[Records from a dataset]
##############################

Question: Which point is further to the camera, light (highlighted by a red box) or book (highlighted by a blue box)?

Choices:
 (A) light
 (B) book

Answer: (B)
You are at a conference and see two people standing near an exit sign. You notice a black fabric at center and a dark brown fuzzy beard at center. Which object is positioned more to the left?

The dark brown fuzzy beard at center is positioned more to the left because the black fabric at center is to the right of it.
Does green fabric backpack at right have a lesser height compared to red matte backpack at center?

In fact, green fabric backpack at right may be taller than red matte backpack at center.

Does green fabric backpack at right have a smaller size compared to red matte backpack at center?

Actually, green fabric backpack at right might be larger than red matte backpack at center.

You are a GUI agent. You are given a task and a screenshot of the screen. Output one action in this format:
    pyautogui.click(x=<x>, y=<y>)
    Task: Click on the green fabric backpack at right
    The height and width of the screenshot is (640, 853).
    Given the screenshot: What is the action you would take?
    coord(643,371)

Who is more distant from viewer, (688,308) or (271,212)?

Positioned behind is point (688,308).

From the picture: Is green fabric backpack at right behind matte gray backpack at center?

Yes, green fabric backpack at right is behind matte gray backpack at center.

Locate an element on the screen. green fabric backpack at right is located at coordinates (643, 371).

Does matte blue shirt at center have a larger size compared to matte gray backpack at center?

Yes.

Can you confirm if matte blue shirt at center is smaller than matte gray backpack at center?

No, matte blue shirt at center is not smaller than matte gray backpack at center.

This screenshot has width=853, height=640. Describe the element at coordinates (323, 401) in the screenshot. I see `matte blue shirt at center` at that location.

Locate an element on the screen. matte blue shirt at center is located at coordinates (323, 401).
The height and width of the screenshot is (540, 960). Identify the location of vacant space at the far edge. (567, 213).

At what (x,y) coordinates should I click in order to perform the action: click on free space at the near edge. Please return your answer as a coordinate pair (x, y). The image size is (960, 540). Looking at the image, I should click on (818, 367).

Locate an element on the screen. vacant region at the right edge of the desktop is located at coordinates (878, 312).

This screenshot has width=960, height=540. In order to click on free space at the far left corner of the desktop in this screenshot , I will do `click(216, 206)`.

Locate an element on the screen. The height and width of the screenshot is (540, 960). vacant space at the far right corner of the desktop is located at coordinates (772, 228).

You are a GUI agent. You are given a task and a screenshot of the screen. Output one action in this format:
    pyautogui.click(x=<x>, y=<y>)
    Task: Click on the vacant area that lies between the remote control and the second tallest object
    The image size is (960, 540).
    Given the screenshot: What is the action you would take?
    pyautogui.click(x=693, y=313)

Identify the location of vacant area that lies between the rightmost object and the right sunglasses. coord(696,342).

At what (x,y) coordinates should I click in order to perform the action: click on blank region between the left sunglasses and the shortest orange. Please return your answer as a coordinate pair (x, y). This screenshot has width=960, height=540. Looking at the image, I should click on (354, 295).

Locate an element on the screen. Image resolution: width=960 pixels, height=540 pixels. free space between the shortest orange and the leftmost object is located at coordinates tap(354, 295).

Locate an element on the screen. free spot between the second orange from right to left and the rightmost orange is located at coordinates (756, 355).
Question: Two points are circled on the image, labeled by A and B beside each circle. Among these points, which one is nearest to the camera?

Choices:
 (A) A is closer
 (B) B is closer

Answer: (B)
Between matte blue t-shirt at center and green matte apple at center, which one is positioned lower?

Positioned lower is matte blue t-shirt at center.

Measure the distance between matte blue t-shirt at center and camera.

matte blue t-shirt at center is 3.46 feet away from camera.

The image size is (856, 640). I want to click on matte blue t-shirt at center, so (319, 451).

##############################

**What to work on**:
Copy every one of the records above word for word, with nothing changed.

**The reply**:
Question: Which point is further to the camera, light (highlighted by a red box) or book (highlighted by a blue box)?

Choices:
 (A) light
 (B) book

Answer: (B)
You are at a conference and see two people standing near an exit sign. You notice a black fabric at center and a dark brown fuzzy beard at center. Which object is positioned more to the left?

The dark brown fuzzy beard at center is positioned more to the left because the black fabric at center is to the right of it.
Does green fabric backpack at right have a lesser height compared to red matte backpack at center?

In fact, green fabric backpack at right may be taller than red matte backpack at center.

Does green fabric backpack at right have a smaller size compared to red matte backpack at center?

Actually, green fabric backpack at right might be larger than red matte backpack at center.

You are a GUI agent. You are given a task and a screenshot of the screen. Output one action in this format:
    pyautogui.click(x=<x>, y=<y>)
    Task: Click on the green fabric backpack at right
    The height and width of the screenshot is (640, 853).
    Given the screenshot: What is the action you would take?
    coord(643,371)

Who is more distant from viewer, (688,308) or (271,212)?

Positioned behind is point (688,308).

From the picture: Is green fabric backpack at right behind matte gray backpack at center?

Yes, green fabric backpack at right is behind matte gray backpack at center.

Locate an element on the screen. green fabric backpack at right is located at coordinates (643, 371).

Does matte blue shirt at center have a larger size compared to matte gray backpack at center?

Yes.

Can you confirm if matte blue shirt at center is smaller than matte gray backpack at center?

No, matte blue shirt at center is not smaller than matte gray backpack at center.

This screenshot has width=853, height=640. Describe the element at coordinates (323, 401) in the screenshot. I see `matte blue shirt at center` at that location.

Locate an element on the screen. matte blue shirt at center is located at coordinates (323, 401).
The height and width of the screenshot is (540, 960). Identify the location of vacant space at the far edge. (567, 213).

At what (x,y) coordinates should I click in order to perform the action: click on free space at the near edge. Please return your answer as a coordinate pair (x, y). The image size is (960, 540). Looking at the image, I should click on (818, 367).

Locate an element on the screen. vacant region at the right edge of the desktop is located at coordinates (878, 312).

This screenshot has width=960, height=540. In order to click on free space at the far left corner of the desktop in this screenshot , I will do `click(216, 206)`.

Locate an element on the screen. The height and width of the screenshot is (540, 960). vacant space at the far right corner of the desktop is located at coordinates (772, 228).

You are a GUI agent. You are given a task and a screenshot of the screen. Output one action in this format:
    pyautogui.click(x=<x>, y=<y>)
    Task: Click on the vacant area that lies between the remote control and the second tallest object
    The image size is (960, 540).
    Given the screenshot: What is the action you would take?
    pyautogui.click(x=693, y=313)

Identify the location of vacant area that lies between the rightmost object and the right sunglasses. coord(696,342).

At what (x,y) coordinates should I click in order to perform the action: click on blank region between the left sunglasses and the shortest orange. Please return your answer as a coordinate pair (x, y). This screenshot has width=960, height=540. Looking at the image, I should click on (354, 295).

Locate an element on the screen. Image resolution: width=960 pixels, height=540 pixels. free space between the shortest orange and the leftmost object is located at coordinates tap(354, 295).

Locate an element on the screen. free spot between the second orange from right to left and the rightmost orange is located at coordinates (756, 355).
Question: Two points are circled on the image, labeled by A and B beside each circle. Among these points, which one is nearest to the camera?

Choices:
 (A) A is closer
 (B) B is closer

Answer: (B)
Between matte blue t-shirt at center and green matte apple at center, which one is positioned lower?

Positioned lower is matte blue t-shirt at center.

Measure the distance between matte blue t-shirt at center and camera.

matte blue t-shirt at center is 3.46 feet away from camera.

The image size is (856, 640). I want to click on matte blue t-shirt at center, so (319, 451).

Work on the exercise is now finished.